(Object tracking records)
═══
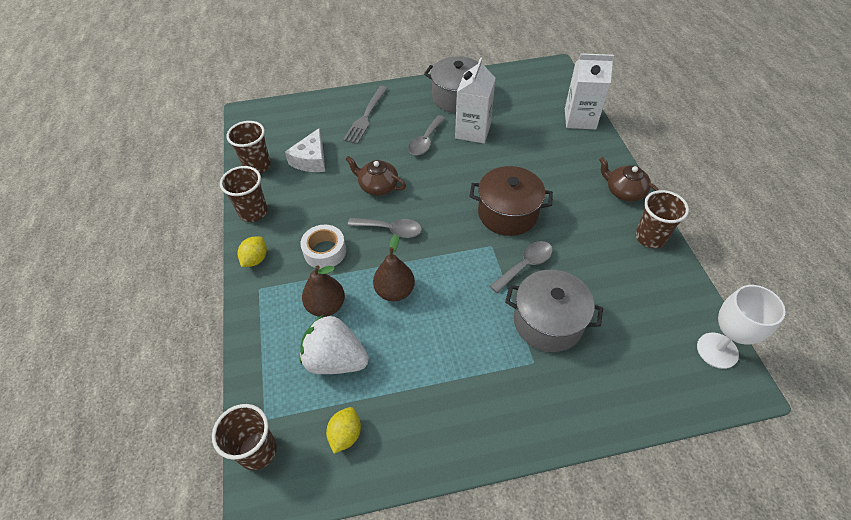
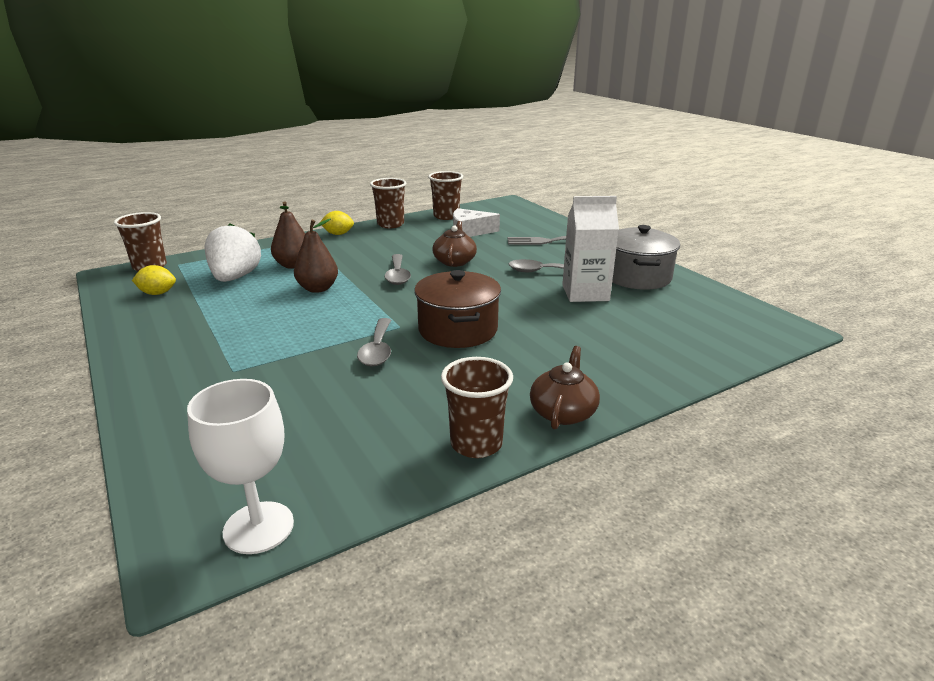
camera: 70 degrees right, 25 degrees down
white tape [301,225,346,269] -> none
grey spoon [490,241,553,293] -> grey spoon turned 60 degrees clockwise [357,318,391,366]
grey pot [505,270,603,352] -> none
white carton [565,53,614,129] -> none

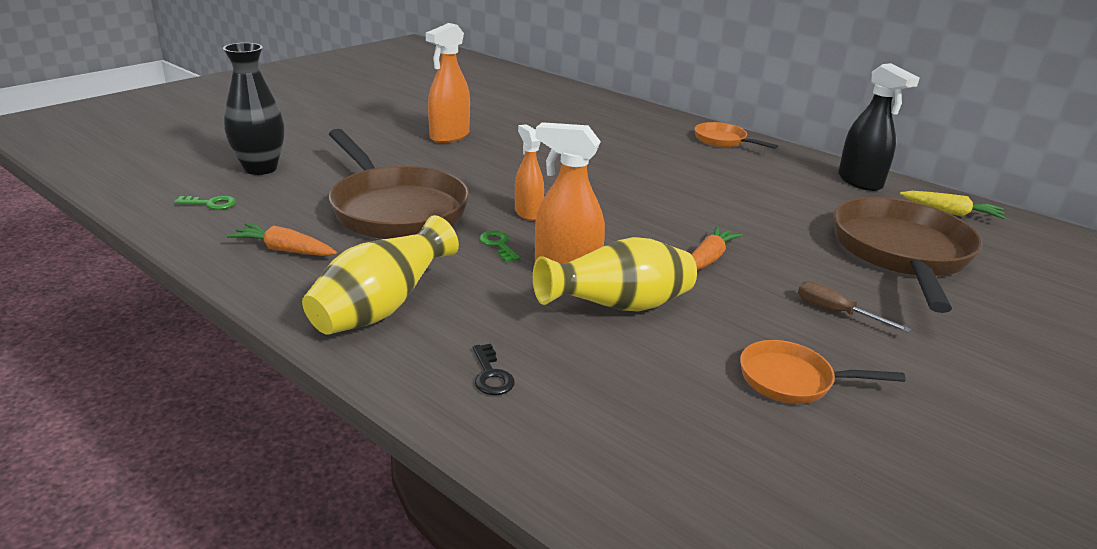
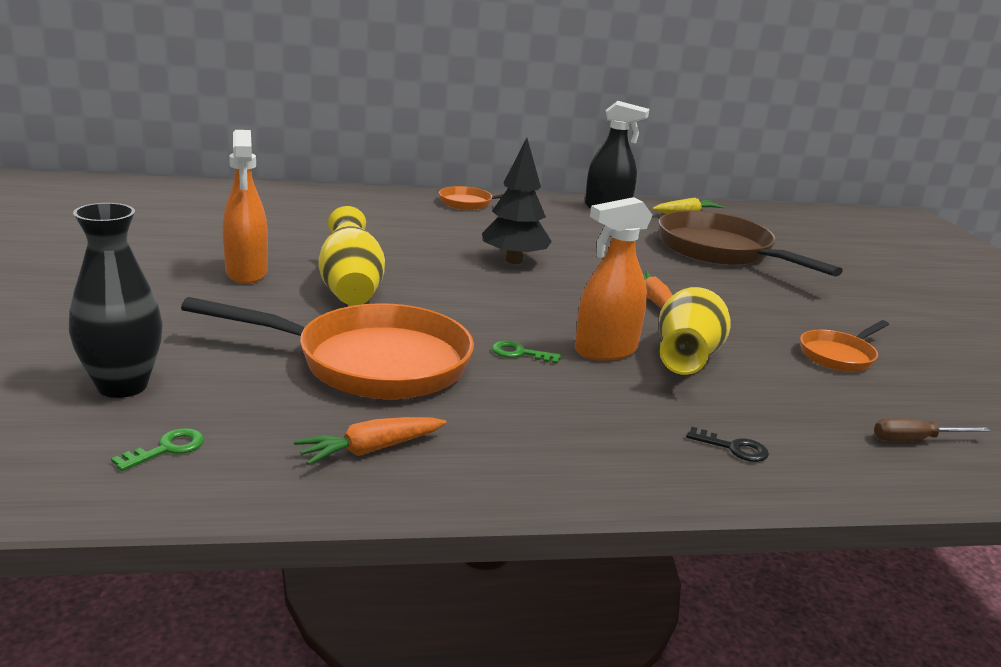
camera: 50 degrees left, 5 degrees down
yellow vase [302,215,459,335] -> yellow vase moved to [318,206,385,306]
brown pan [329,129,470,239] -> orange pan [181,297,474,399]
orange spray bottle [515,124,544,221] -> none
brown screwdriver [798,281,911,333] -> brown screwdriver moved to [874,418,990,442]
none -> black tree [482,138,552,264]

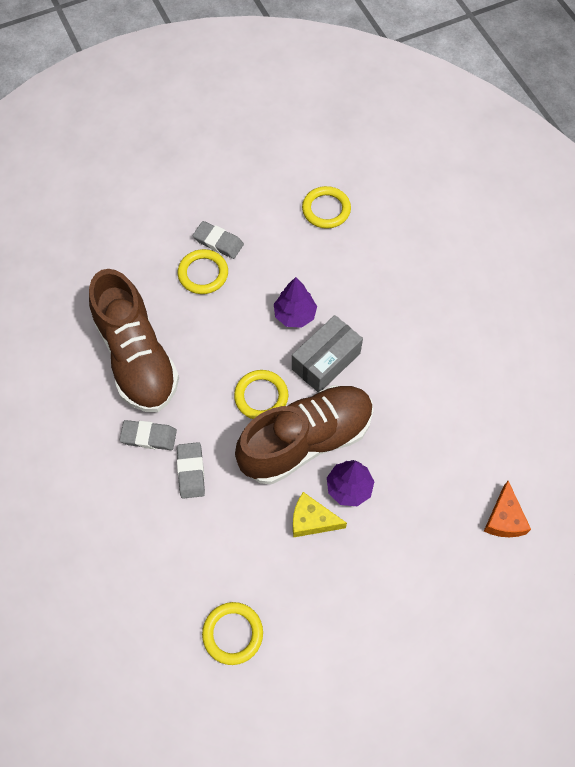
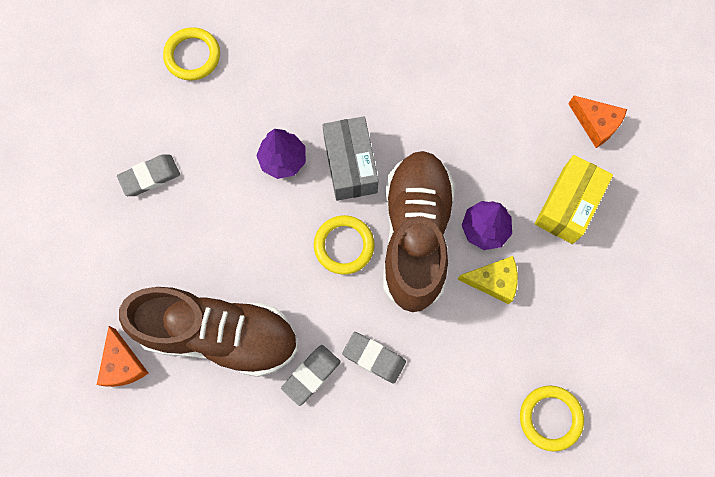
camera: 55 degrees left, 10 degrees up
yellow ring [178,249,228,294] -> none
yellow cheese [293,492,347,538] -> yellow cheese turned 135 degrees counterclockwise [457,256,518,304]
none -> orange cheese [97,326,149,387]
none -> yellow box [535,155,613,244]

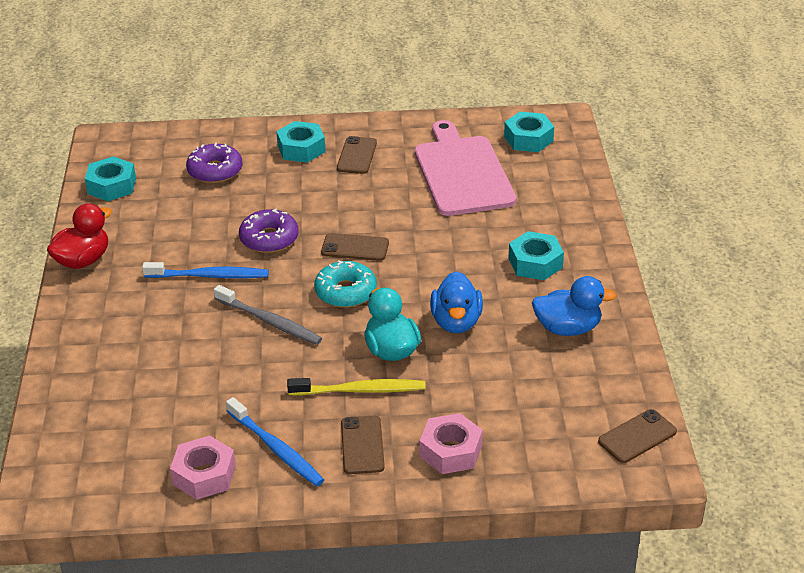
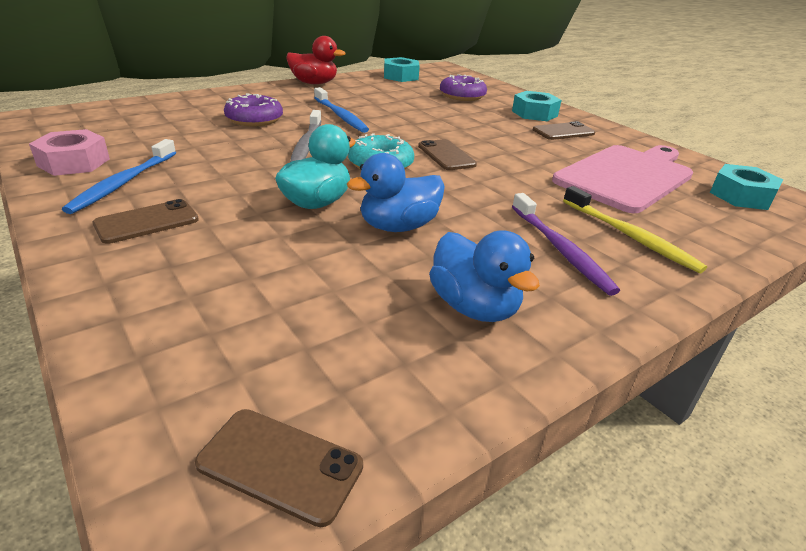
camera: 55 degrees right, 5 degrees down
purple donut [239,208,298,253] -> purple donut moved to [224,93,283,126]
yellow toothbrush [287,378,426,396] -> yellow toothbrush moved to [563,186,707,273]
pink nut [419,413,483,474] -> none
turquoise nut [508,231,564,280] -> purple toothbrush [512,193,620,296]

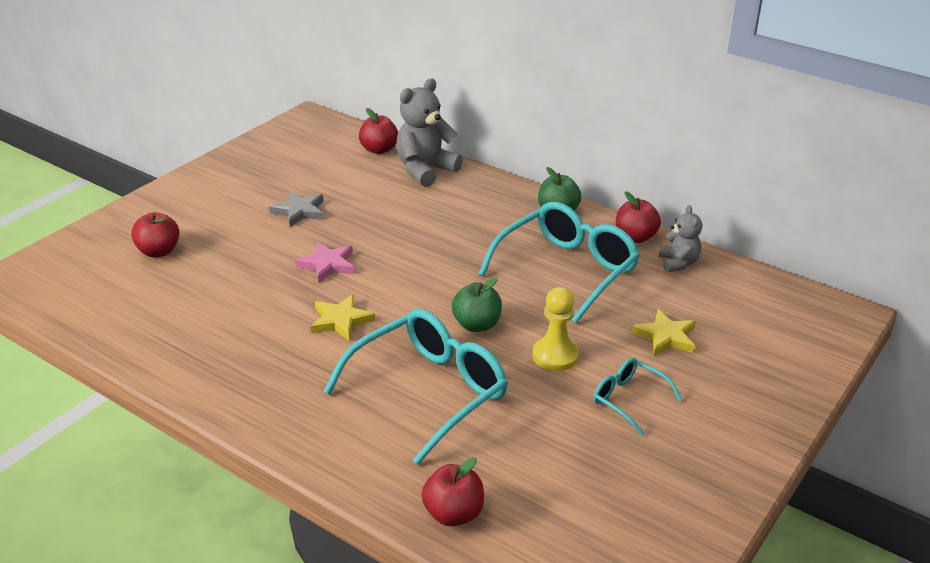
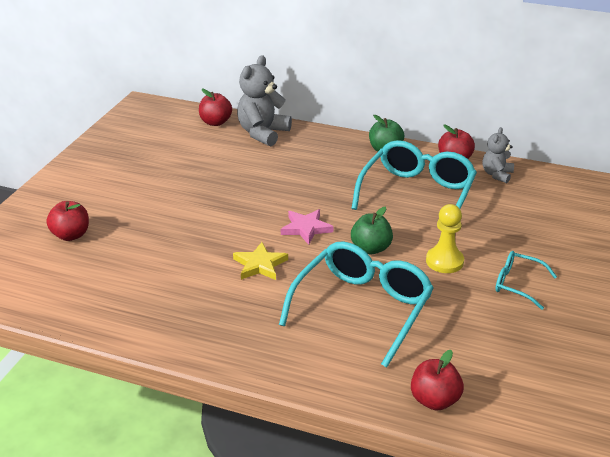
camera: 15 degrees left, 0 degrees up
grey star [269,191,324,227] -> none
pink star [295,242,355,282] -> pink star moved to [281,209,333,245]
yellow star [631,309,696,356] -> none
grey teddy bear [659,205,702,272] -> grey teddy bear turned 135 degrees counterclockwise [483,127,514,183]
═══
» Written task
Copy nothing except the lines from the one with "yellow star [631,309,696,356] -> none" through the end of the records; keep each exactly as it appears, first and last included.

» Response
yellow star [631,309,696,356] -> none
grey teddy bear [659,205,702,272] -> grey teddy bear turned 135 degrees counterclockwise [483,127,514,183]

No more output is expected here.